> _TASK TO COMPLETE_
Find every line in the records below that holds the word "pink", and copy each one.

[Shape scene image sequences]

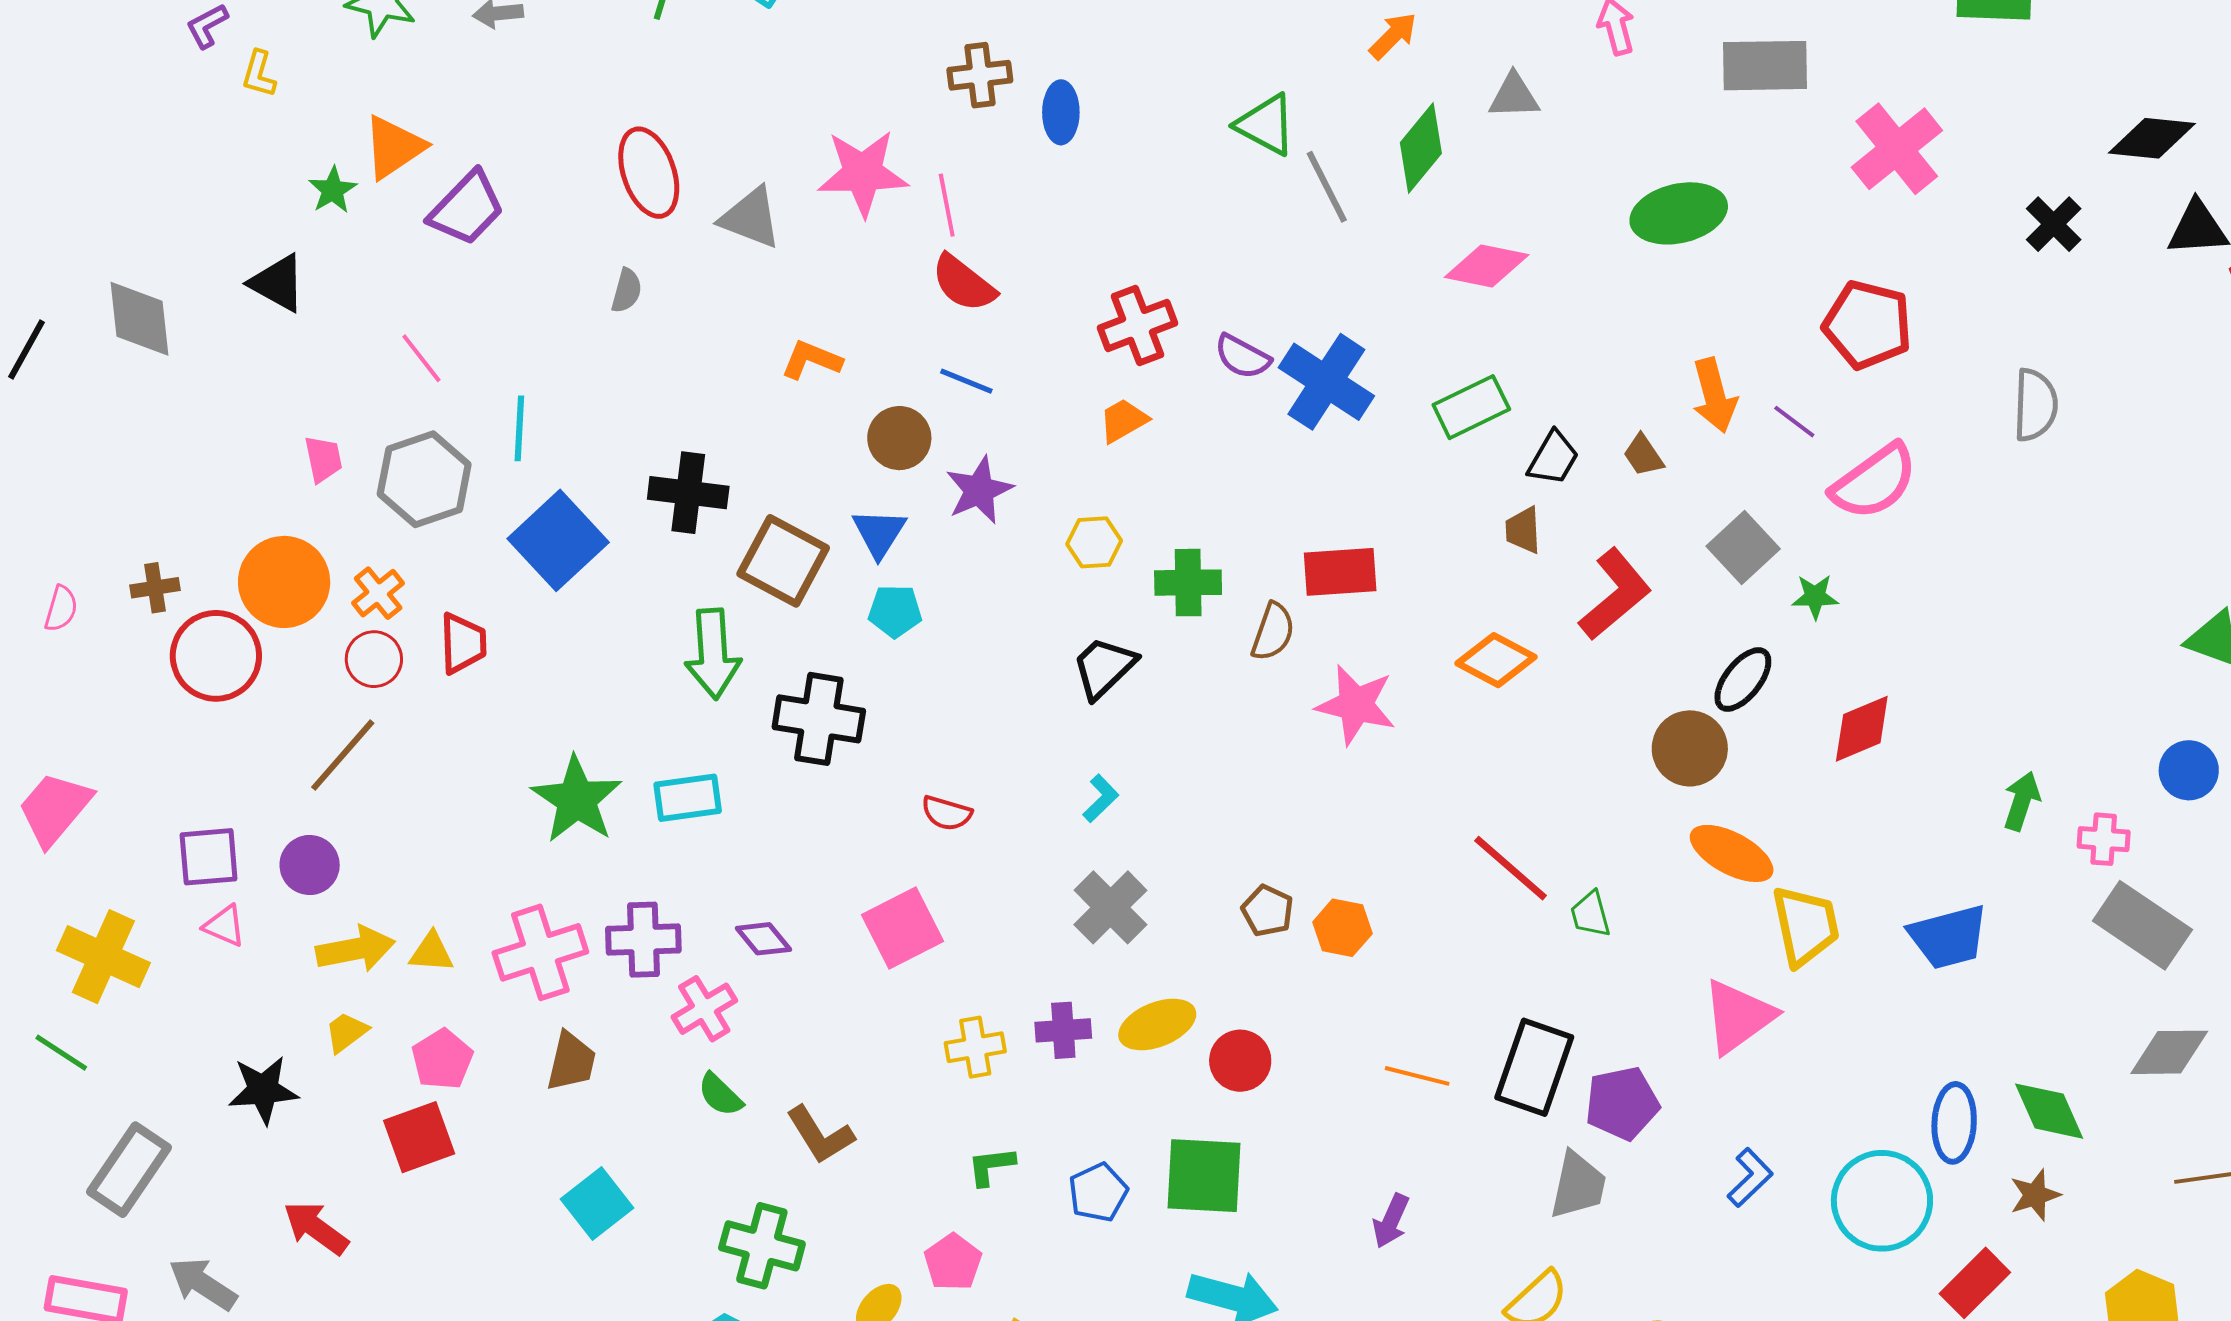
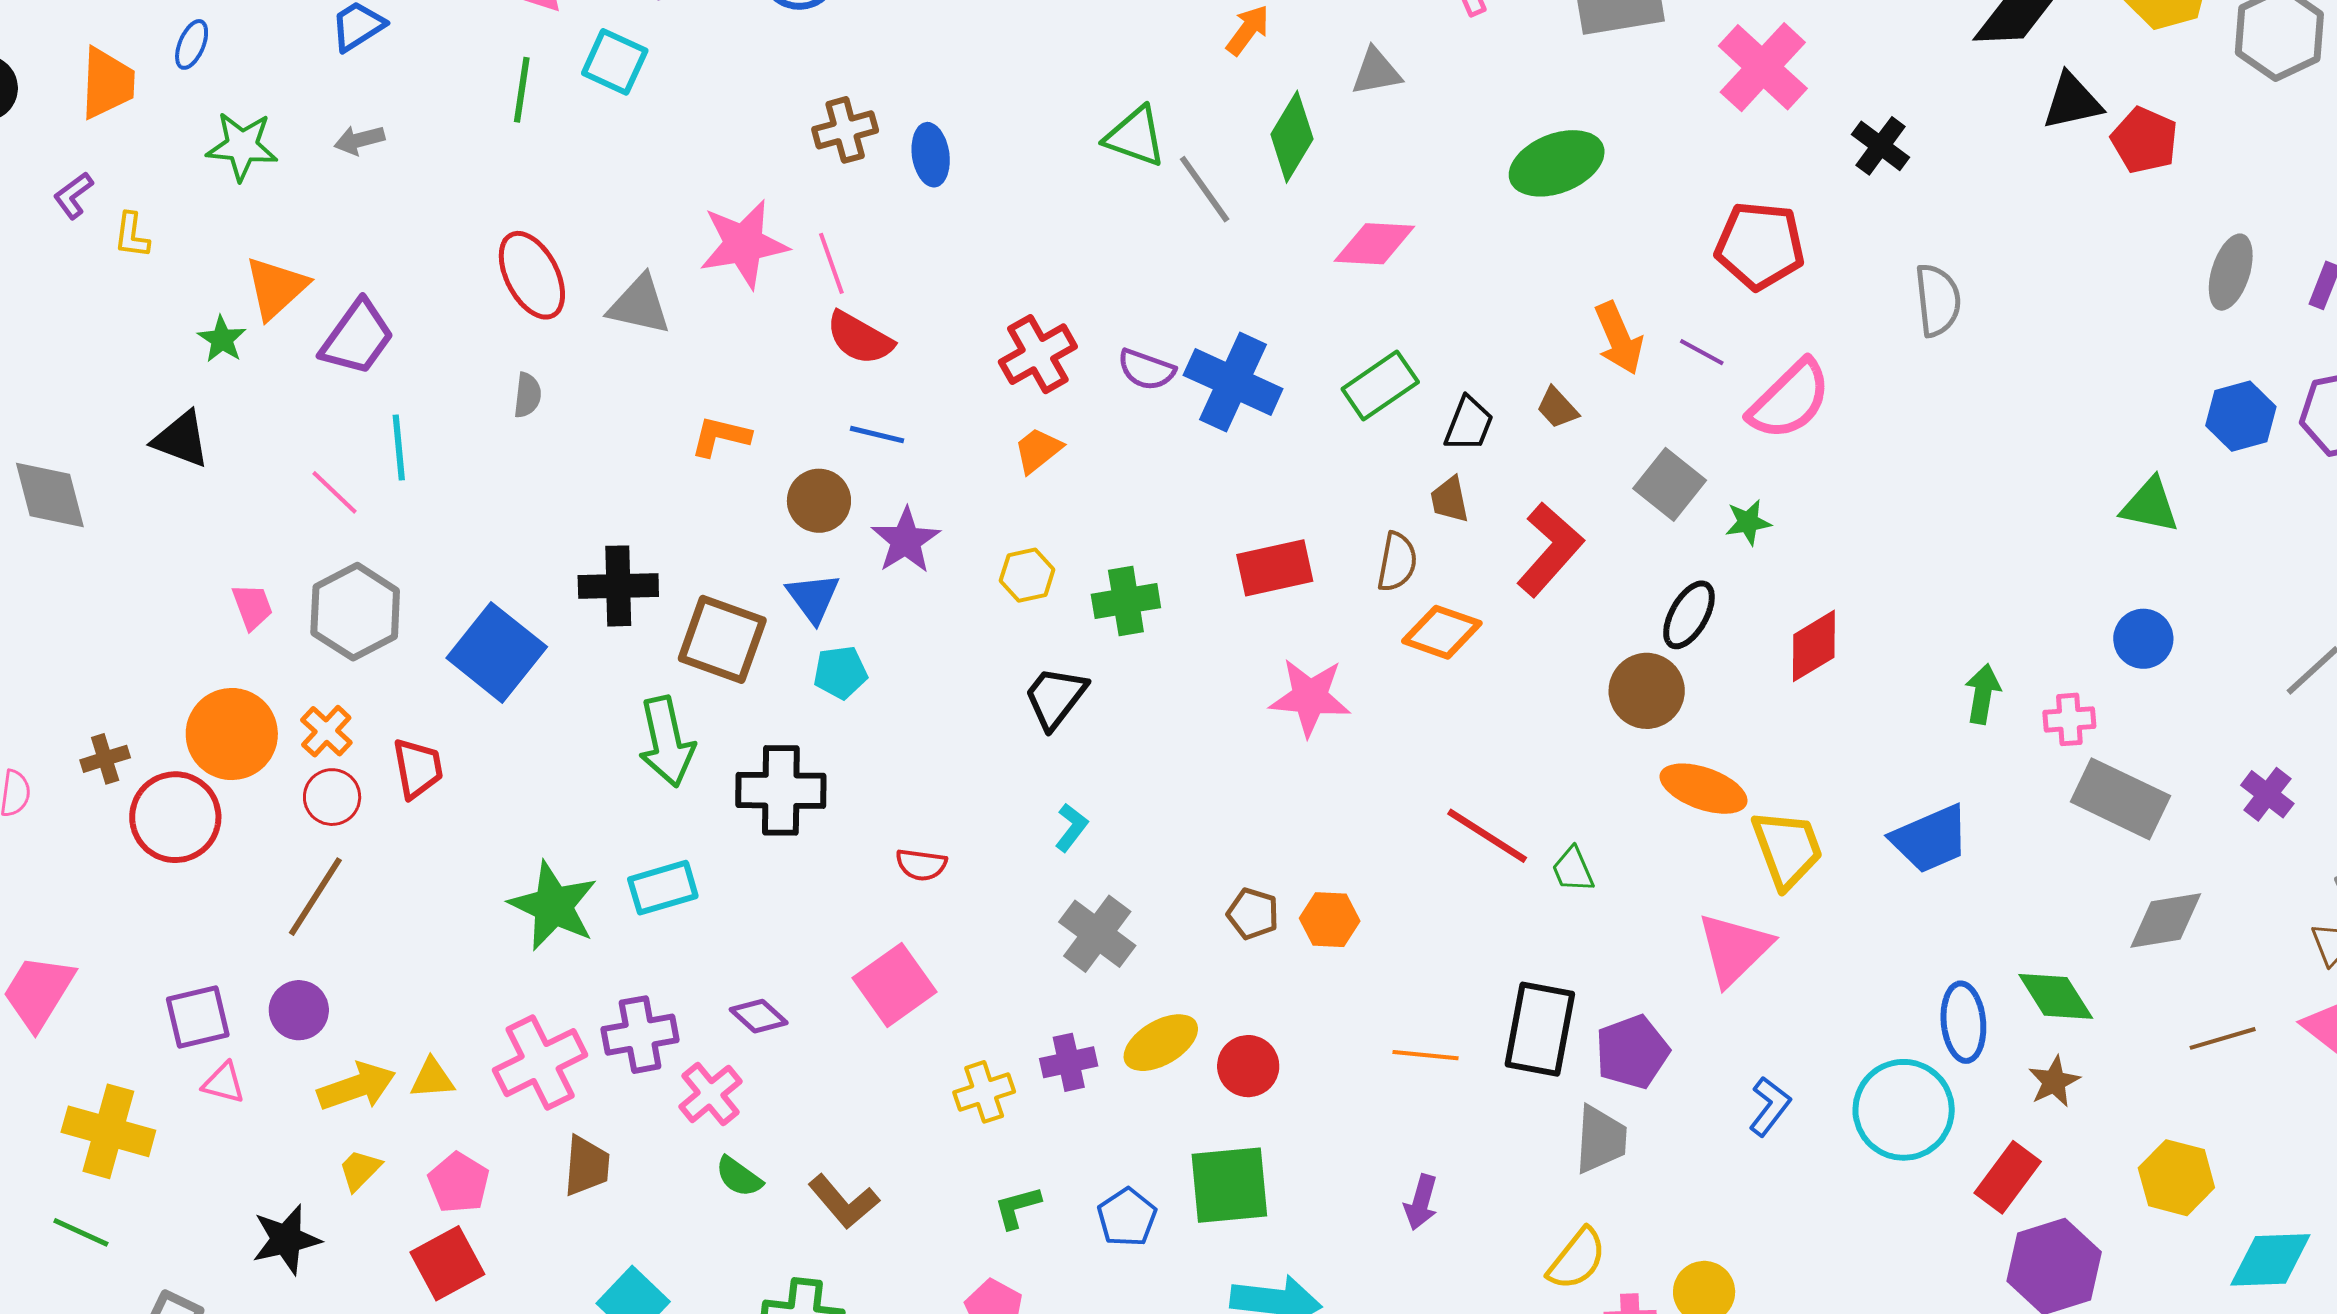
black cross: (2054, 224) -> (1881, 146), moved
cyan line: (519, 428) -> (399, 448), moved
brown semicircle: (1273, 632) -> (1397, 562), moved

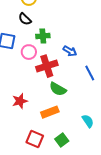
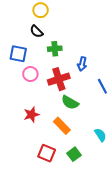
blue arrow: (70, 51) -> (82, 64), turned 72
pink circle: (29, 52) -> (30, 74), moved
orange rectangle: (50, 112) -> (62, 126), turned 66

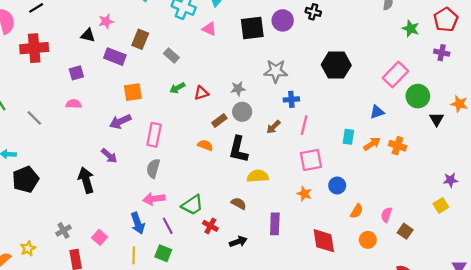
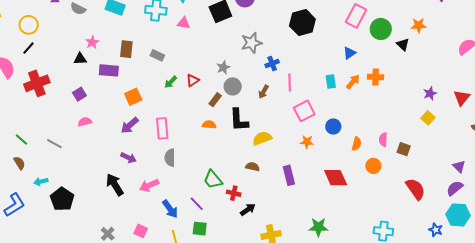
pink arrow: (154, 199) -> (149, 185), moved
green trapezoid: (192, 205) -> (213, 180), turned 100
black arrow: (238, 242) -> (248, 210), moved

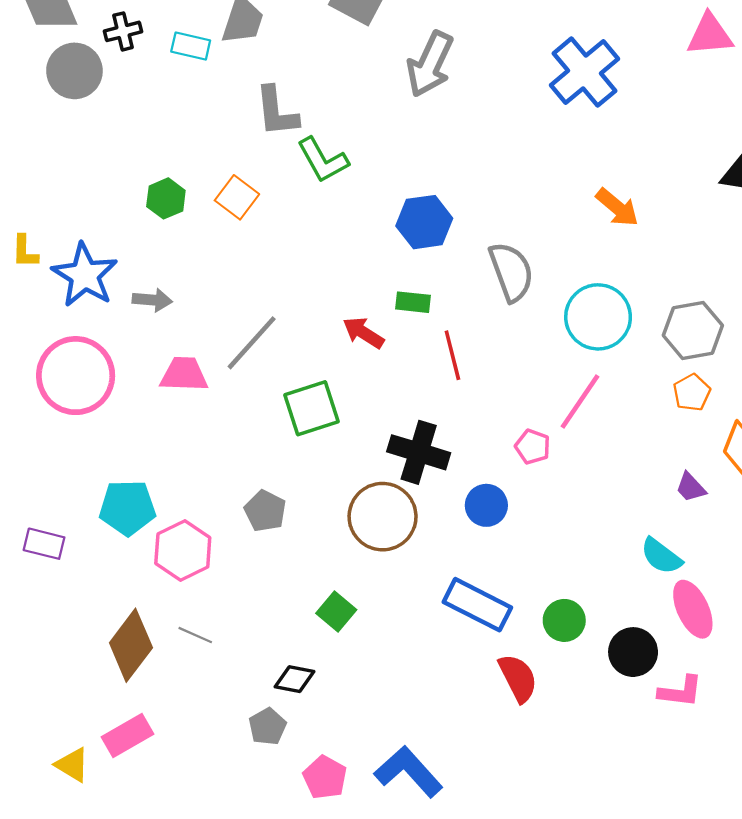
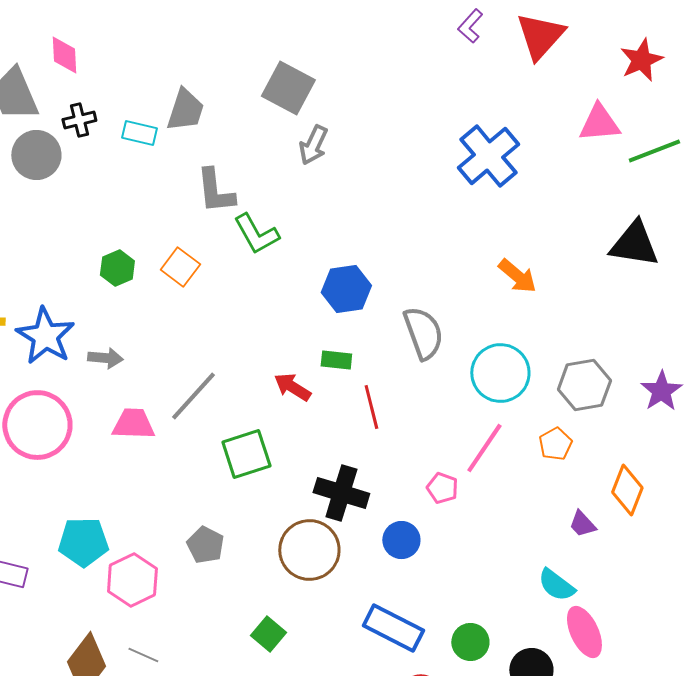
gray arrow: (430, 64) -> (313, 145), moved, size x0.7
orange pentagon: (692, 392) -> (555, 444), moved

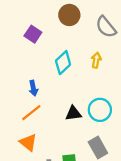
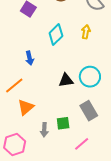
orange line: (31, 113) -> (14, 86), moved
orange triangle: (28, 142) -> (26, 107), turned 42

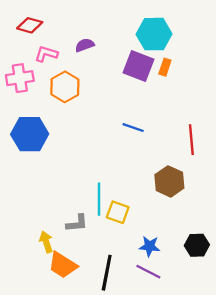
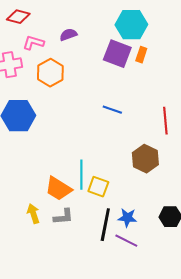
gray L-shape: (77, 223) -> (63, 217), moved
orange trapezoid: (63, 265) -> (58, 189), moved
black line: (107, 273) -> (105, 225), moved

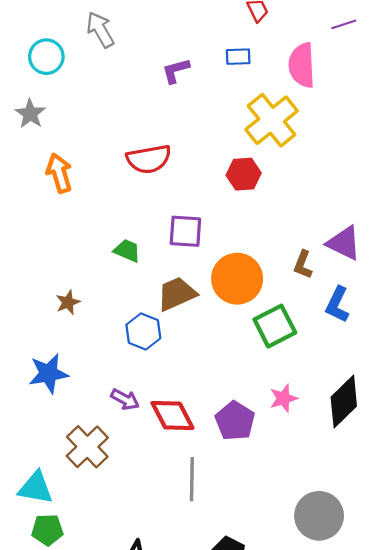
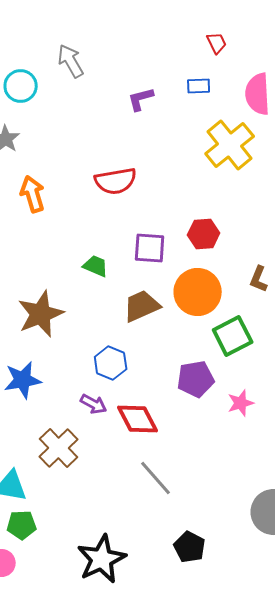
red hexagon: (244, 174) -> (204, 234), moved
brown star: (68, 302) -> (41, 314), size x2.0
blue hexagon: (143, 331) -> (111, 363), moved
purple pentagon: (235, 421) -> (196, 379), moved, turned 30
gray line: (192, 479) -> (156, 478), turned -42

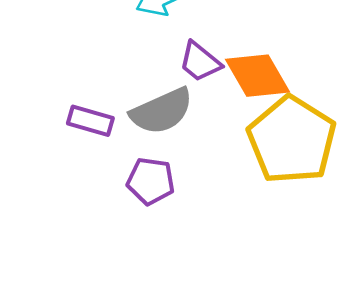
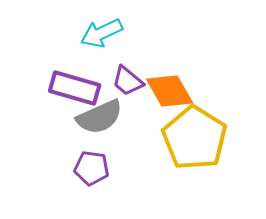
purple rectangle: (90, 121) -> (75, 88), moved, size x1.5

> _EXPECTED ANSWER_
pink circle: (29, 52) -> (30, 74), moved
pink arrow: (154, 199) -> (149, 185), moved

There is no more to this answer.